What this task involves: Repeat the listing word for word. No pictures belong in the copy.

»»

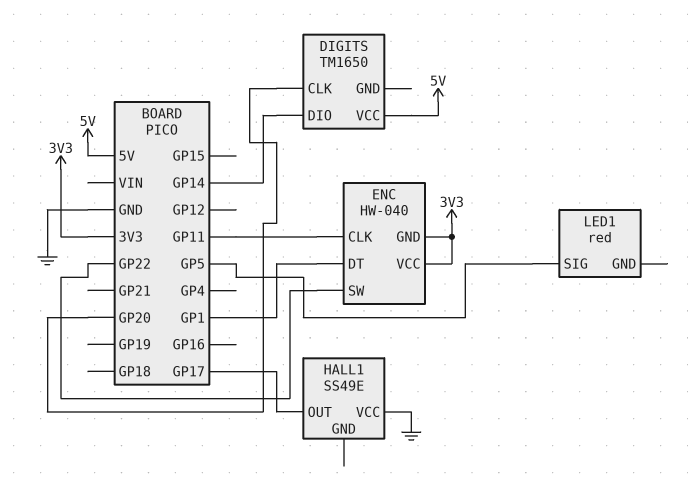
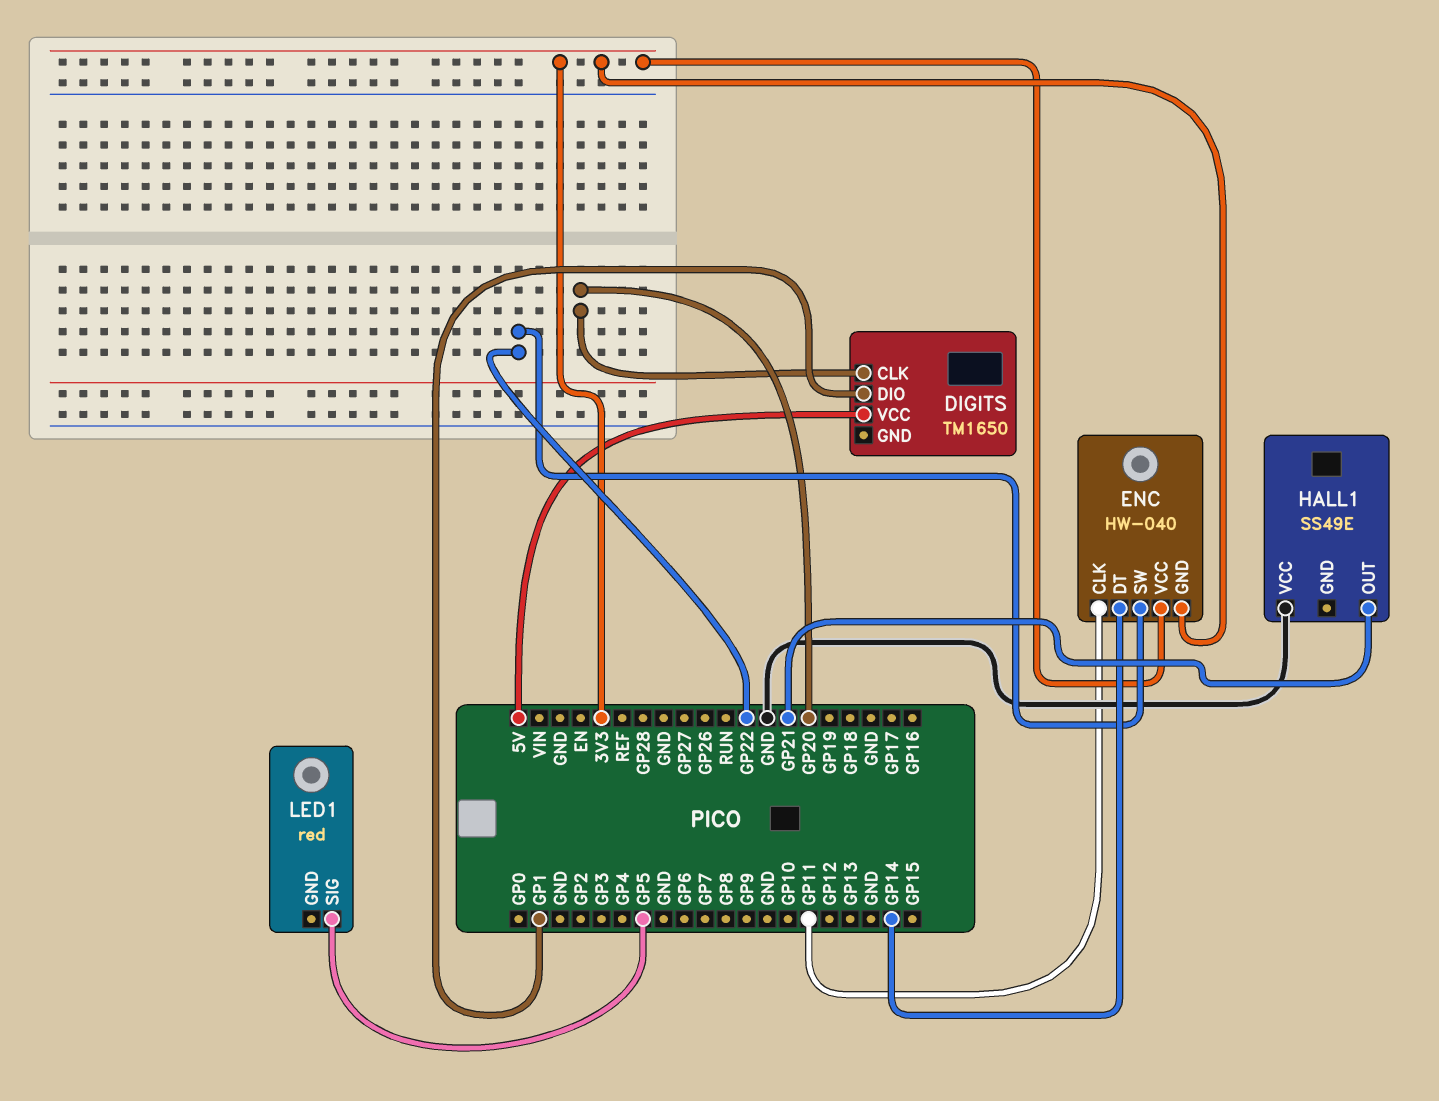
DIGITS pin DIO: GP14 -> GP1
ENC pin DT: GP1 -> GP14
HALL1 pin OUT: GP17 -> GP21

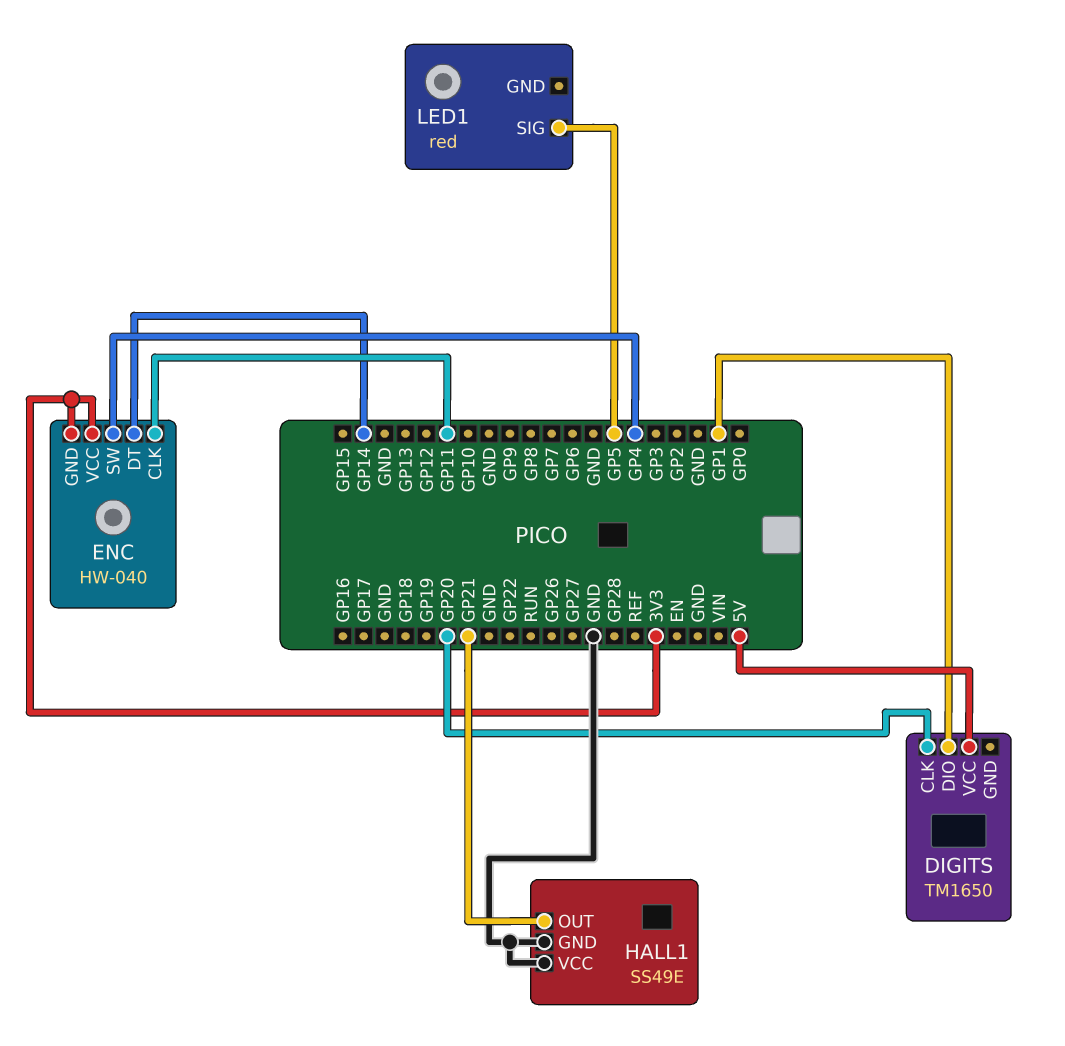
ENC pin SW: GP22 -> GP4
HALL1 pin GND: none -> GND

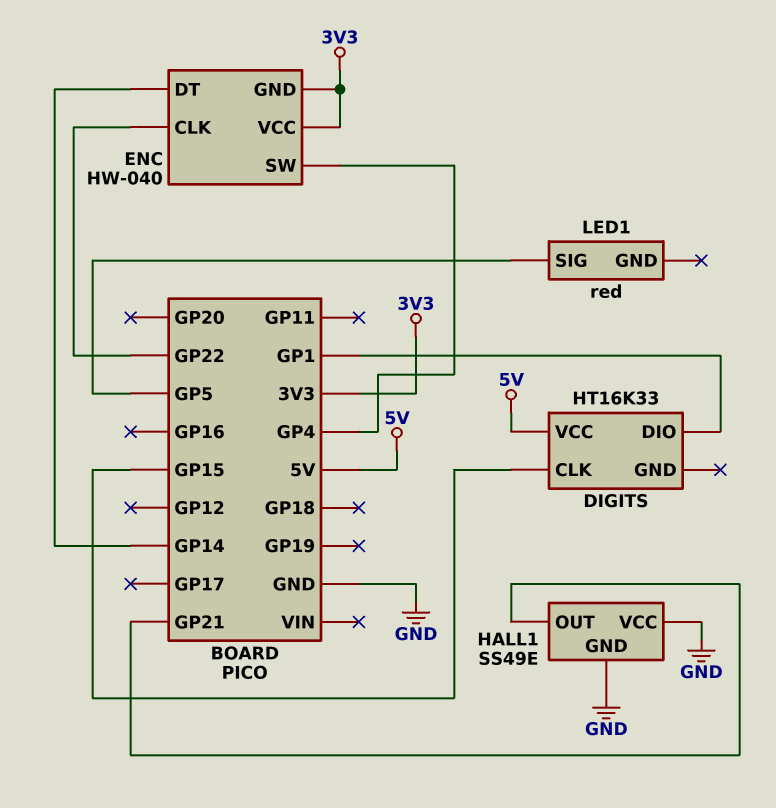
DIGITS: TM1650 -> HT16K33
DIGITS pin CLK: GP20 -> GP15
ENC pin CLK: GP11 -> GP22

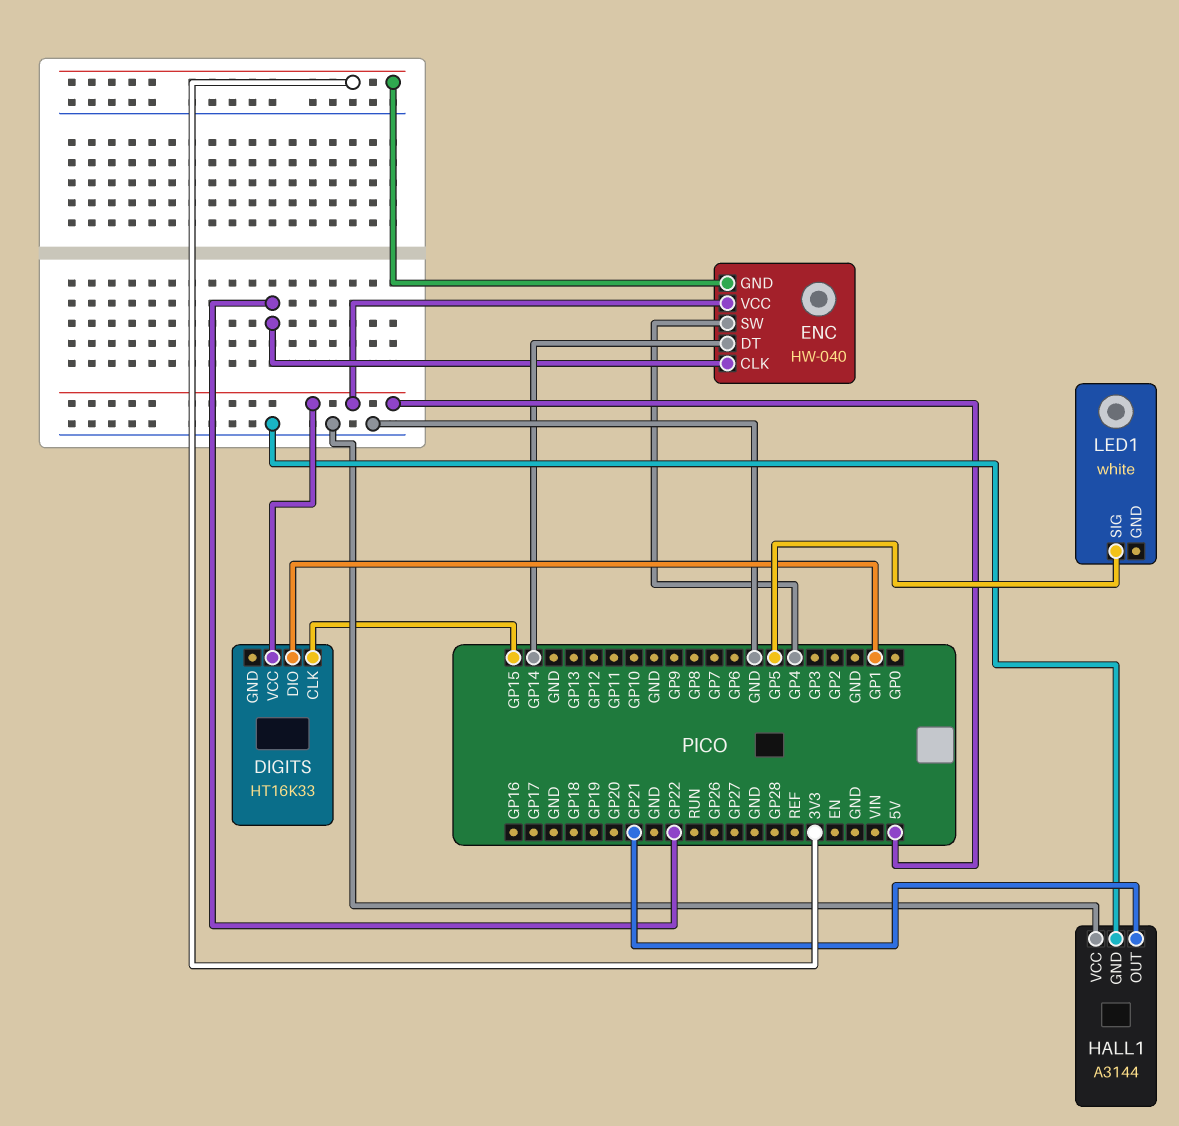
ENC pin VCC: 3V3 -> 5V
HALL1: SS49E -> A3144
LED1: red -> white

««

Solution to this task:
DIGITS pin DIO: GP14 -> GP1
ENC pin DT: GP1 -> GP14
HALL1 pin OUT: GP17 -> GP21

ENC pin SW: GP22 -> GP4
HALL1 pin GND: none -> GND

DIGITS: TM1650 -> HT16K33
DIGITS pin CLK: GP20 -> GP15
ENC pin CLK: GP11 -> GP22

ENC pin VCC: 3V3 -> 5V
HALL1: SS49E -> A3144
LED1: red -> white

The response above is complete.